Give back exactly the lines from the one containing "camera: 120 degrees right, 0 degrees up" through the end of the records, including both, and no others.

(Object correspondence data)
==============================

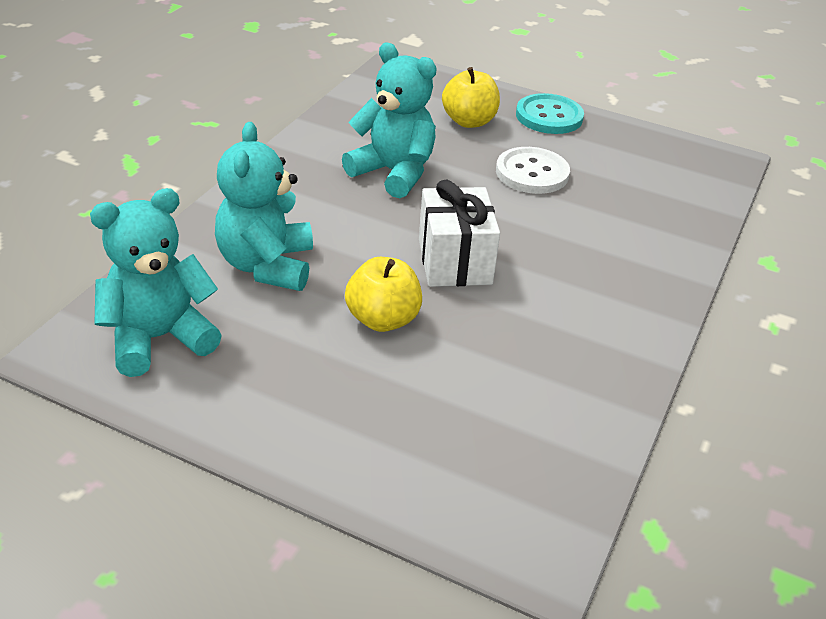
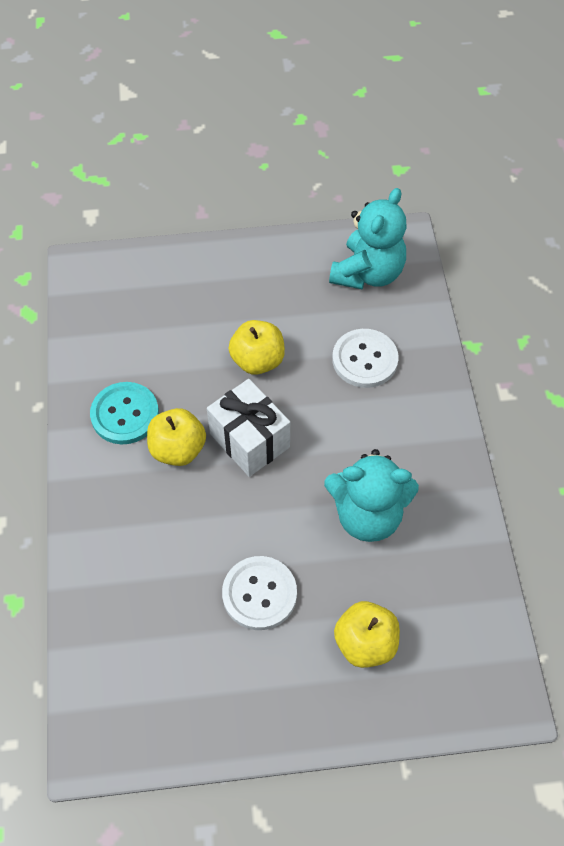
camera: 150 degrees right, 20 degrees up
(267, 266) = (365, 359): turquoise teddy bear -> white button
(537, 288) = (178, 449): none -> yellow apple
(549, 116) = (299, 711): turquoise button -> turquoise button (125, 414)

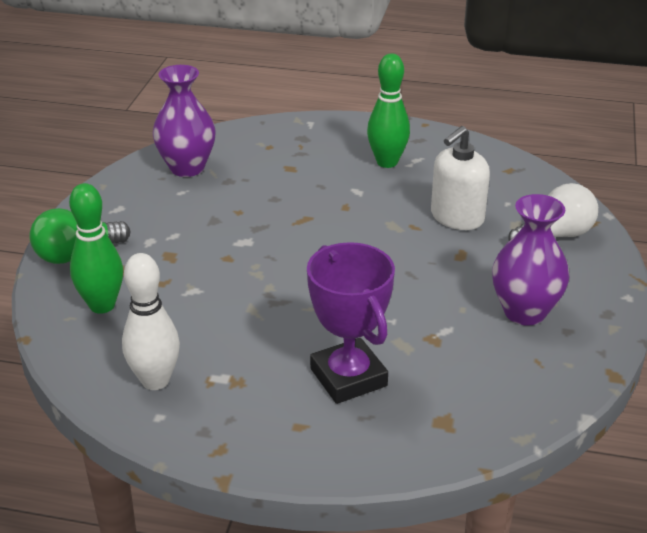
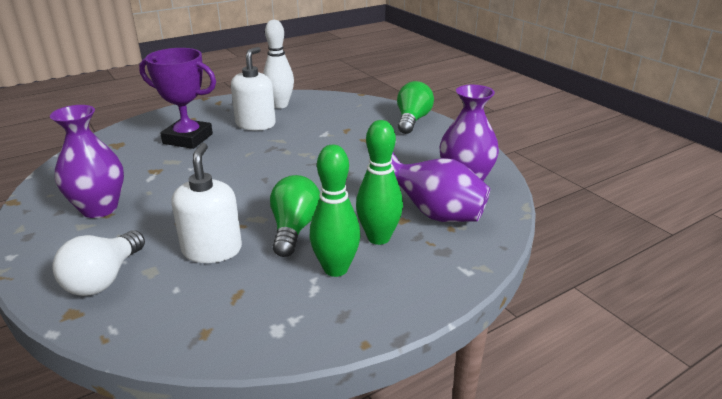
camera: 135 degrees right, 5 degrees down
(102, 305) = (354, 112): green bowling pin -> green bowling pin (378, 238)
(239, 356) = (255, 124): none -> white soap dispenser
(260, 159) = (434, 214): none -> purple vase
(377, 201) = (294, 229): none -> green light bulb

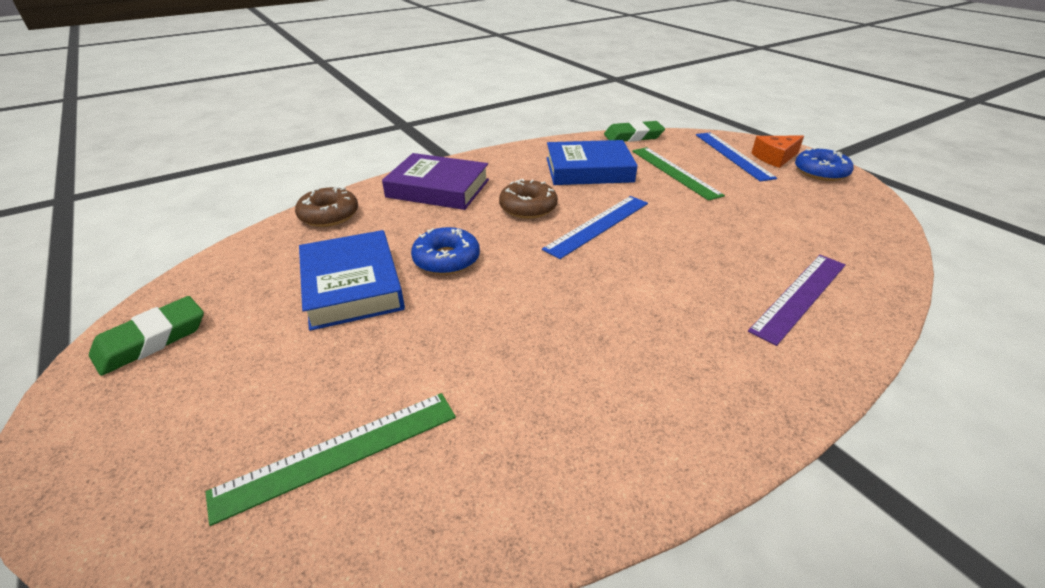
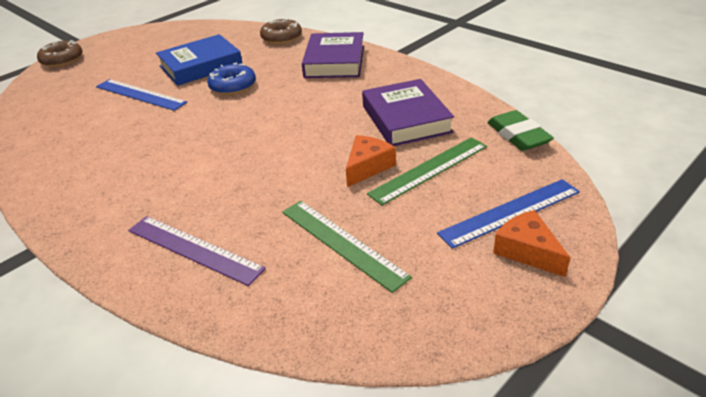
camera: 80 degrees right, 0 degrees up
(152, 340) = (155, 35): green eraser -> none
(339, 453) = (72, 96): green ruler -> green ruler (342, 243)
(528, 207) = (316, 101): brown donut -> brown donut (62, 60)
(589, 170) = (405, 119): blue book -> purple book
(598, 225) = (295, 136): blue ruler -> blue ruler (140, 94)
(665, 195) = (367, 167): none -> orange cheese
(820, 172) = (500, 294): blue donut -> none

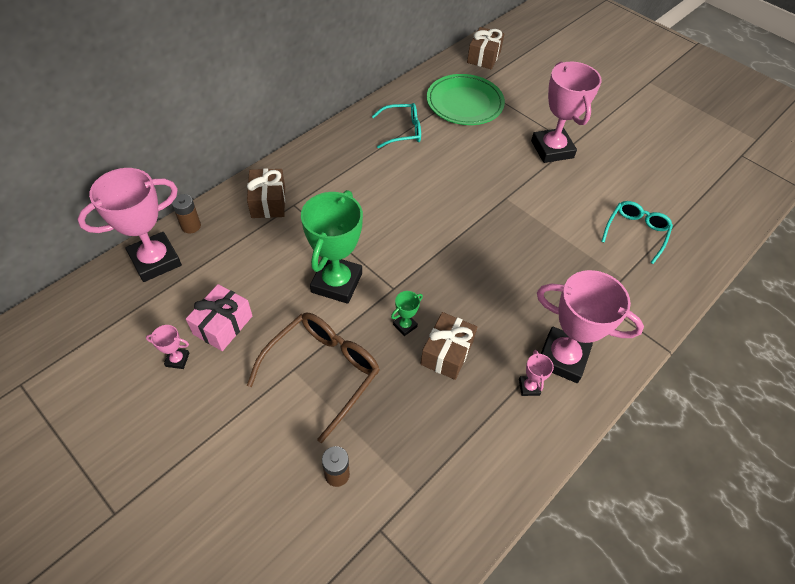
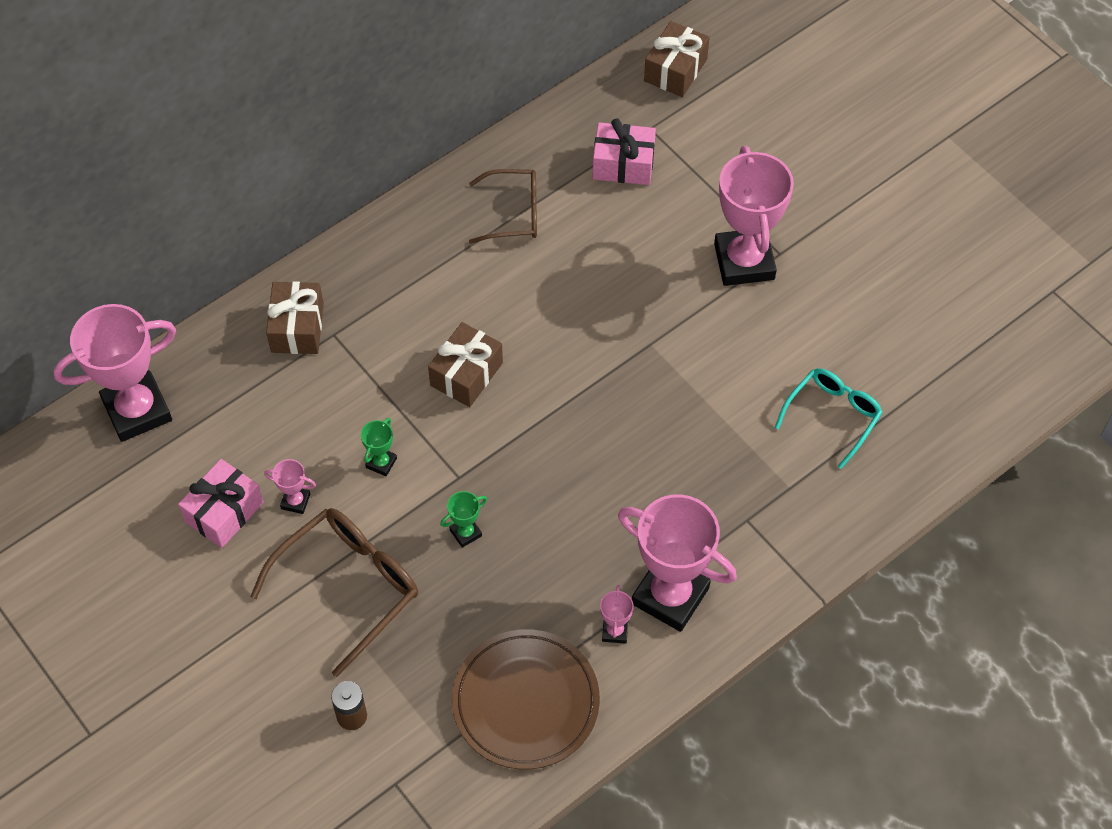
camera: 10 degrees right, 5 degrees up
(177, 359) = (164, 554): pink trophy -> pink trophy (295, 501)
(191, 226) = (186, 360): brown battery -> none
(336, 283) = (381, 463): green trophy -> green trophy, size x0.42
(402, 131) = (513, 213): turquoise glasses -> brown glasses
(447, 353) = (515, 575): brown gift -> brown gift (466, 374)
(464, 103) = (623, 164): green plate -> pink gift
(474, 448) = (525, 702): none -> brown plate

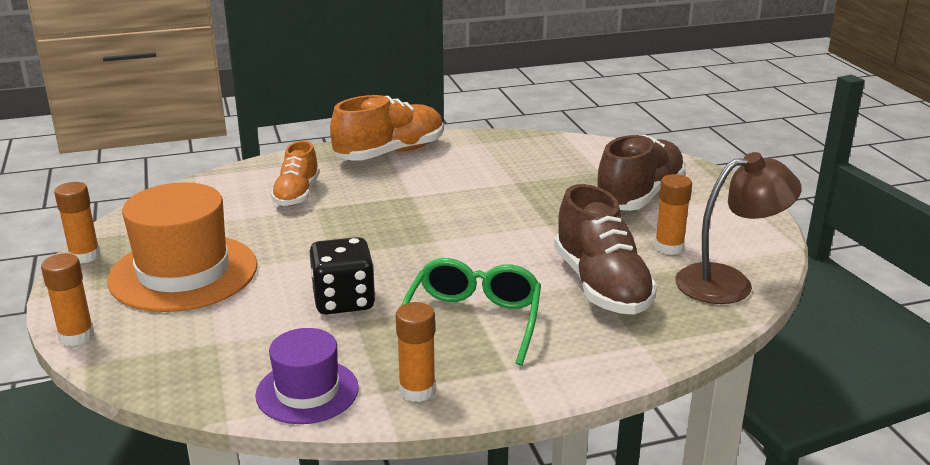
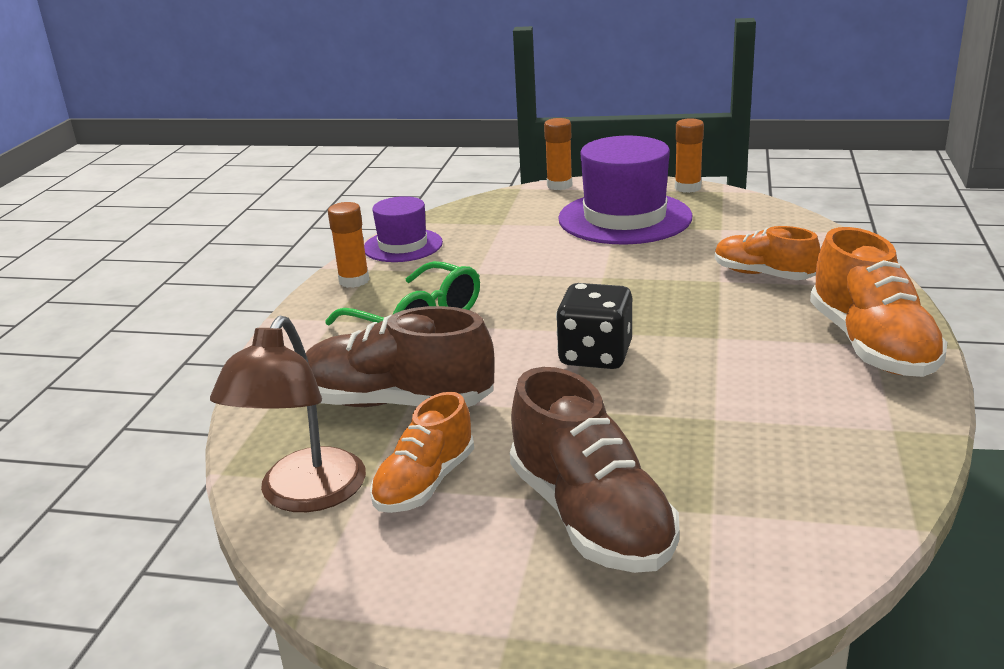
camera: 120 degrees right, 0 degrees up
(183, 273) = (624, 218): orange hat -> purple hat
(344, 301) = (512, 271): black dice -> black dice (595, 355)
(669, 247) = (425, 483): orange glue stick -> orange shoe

==============================

* Output *
camera: 120 degrees right, 0 degrees up
(183, 273) = (624, 218): orange hat -> purple hat
(344, 301) = (512, 271): black dice -> black dice (595, 355)
(669, 247) = (425, 483): orange glue stick -> orange shoe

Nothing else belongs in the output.